▶ [ASSIGNMENT]: Check each line of the material. Copy those containing "bowling".

▶ [GIVEN RECORDS]:

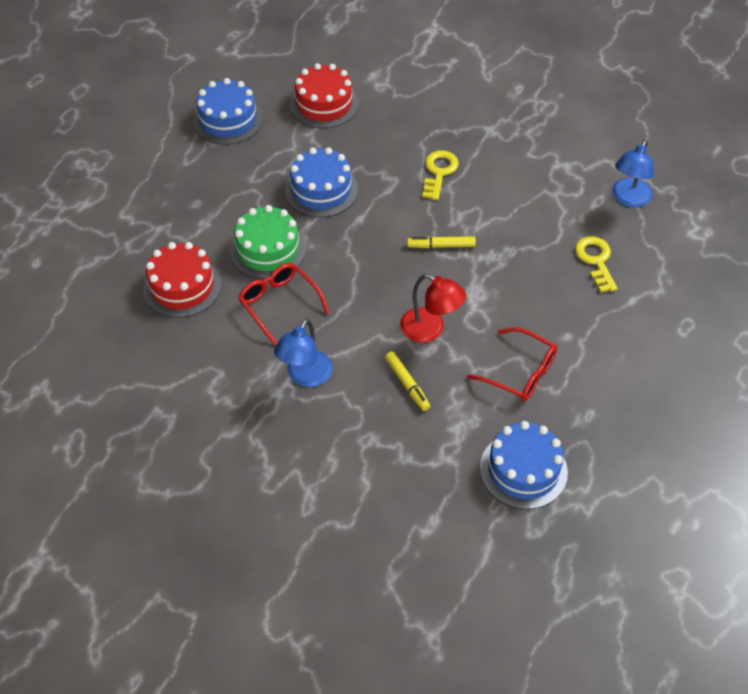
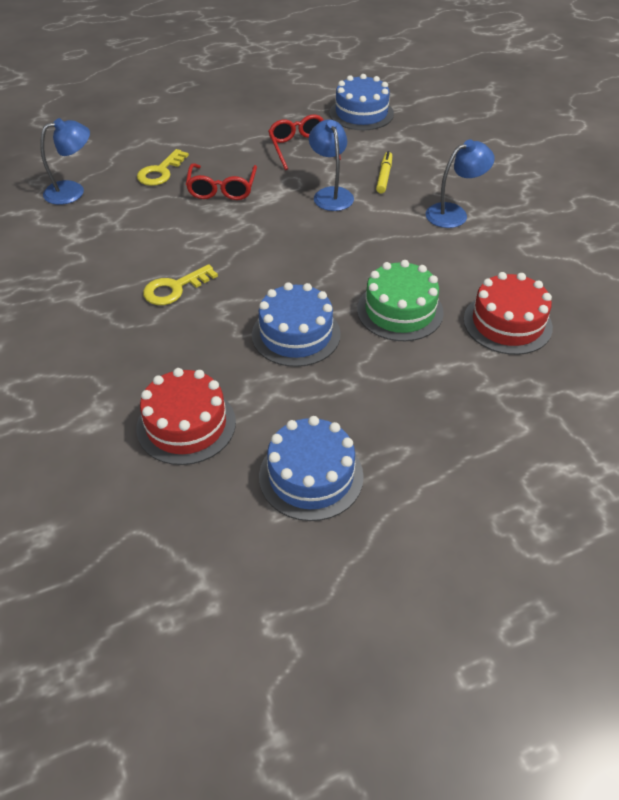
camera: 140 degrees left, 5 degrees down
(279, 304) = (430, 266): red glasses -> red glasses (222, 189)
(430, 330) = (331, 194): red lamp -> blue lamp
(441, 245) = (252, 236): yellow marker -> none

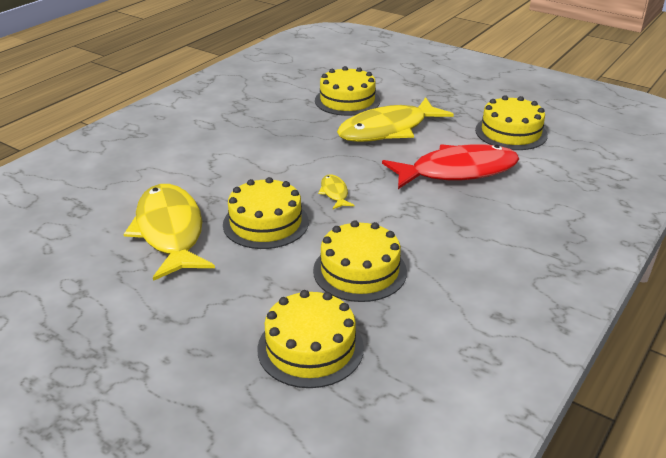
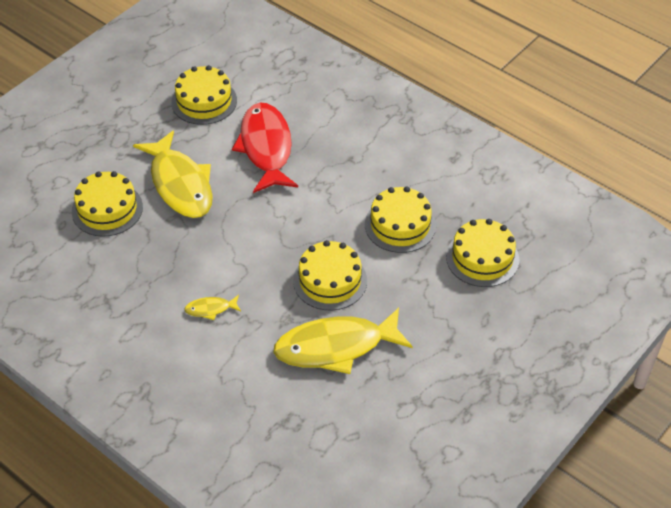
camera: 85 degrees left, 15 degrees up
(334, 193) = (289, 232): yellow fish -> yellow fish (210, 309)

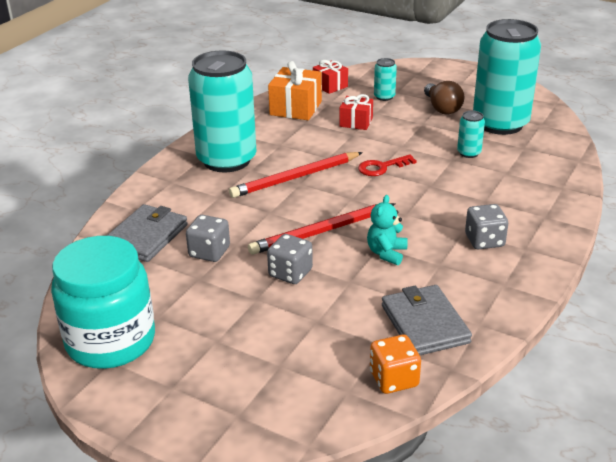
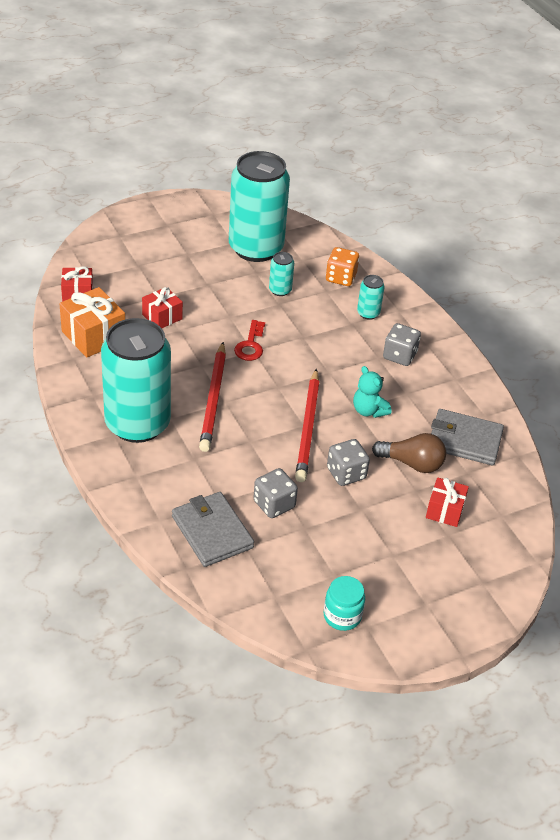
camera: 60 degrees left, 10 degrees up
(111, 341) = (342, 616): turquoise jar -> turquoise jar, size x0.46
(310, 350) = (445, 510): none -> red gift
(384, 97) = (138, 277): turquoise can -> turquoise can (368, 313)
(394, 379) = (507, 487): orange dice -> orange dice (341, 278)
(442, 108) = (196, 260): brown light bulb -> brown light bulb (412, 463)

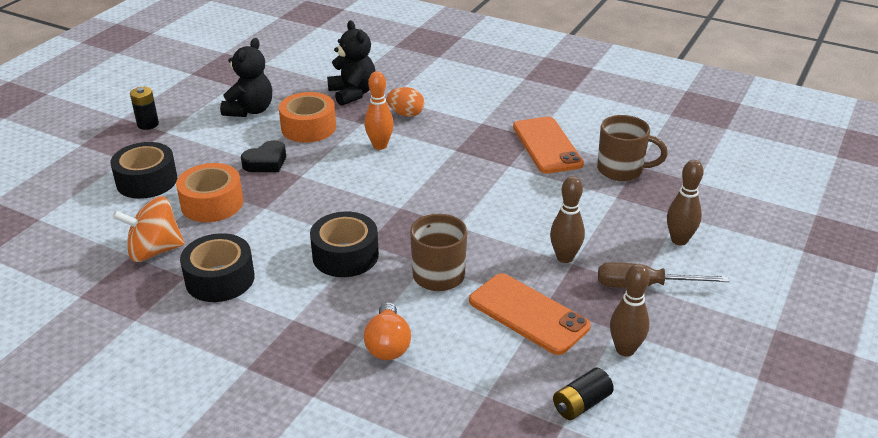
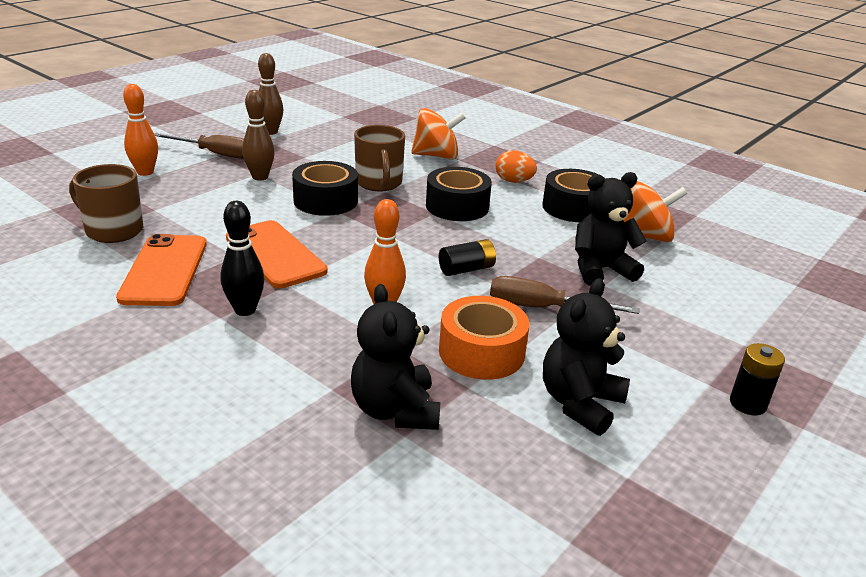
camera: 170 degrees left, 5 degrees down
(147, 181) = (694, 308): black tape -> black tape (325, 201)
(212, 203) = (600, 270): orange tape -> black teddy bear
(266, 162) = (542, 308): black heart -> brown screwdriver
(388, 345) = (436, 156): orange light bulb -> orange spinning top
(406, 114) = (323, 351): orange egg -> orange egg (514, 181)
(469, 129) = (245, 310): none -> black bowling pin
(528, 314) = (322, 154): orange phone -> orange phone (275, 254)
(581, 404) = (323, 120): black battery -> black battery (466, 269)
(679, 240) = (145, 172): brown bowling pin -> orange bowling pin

▶ [SOLUTION FOR THIS TASK]:
(469, 129) = (245, 310): none -> black bowling pin
(679, 240) = (145, 172): brown bowling pin -> orange bowling pin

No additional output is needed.